**Entries supplied**

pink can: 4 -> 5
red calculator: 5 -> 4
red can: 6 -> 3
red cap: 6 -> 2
==
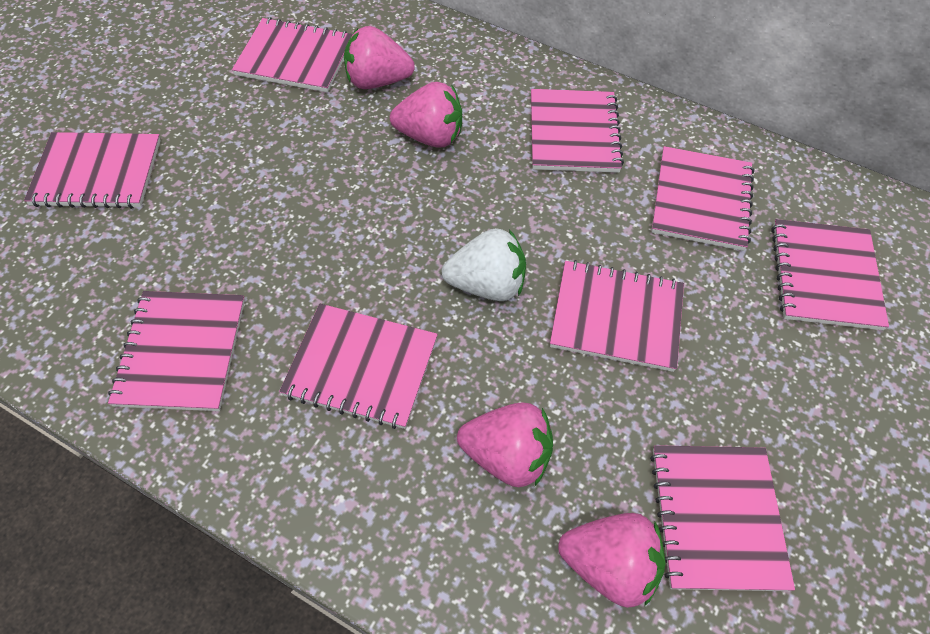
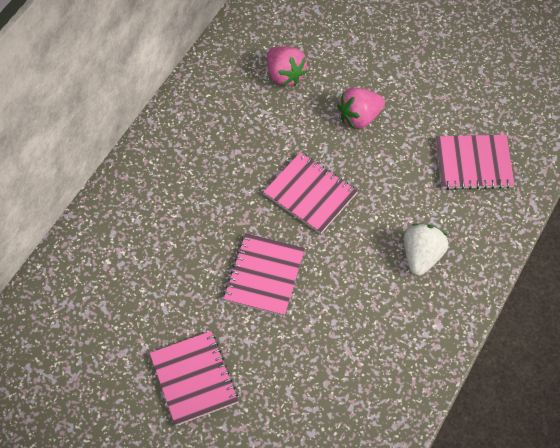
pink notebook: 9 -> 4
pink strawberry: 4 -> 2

**Instructions to follow**
What lines in the listing contain "pink"? Copy them all.

**Response box**
pink can: 4 -> 5
pink notebook: 9 -> 4
pink strawberry: 4 -> 2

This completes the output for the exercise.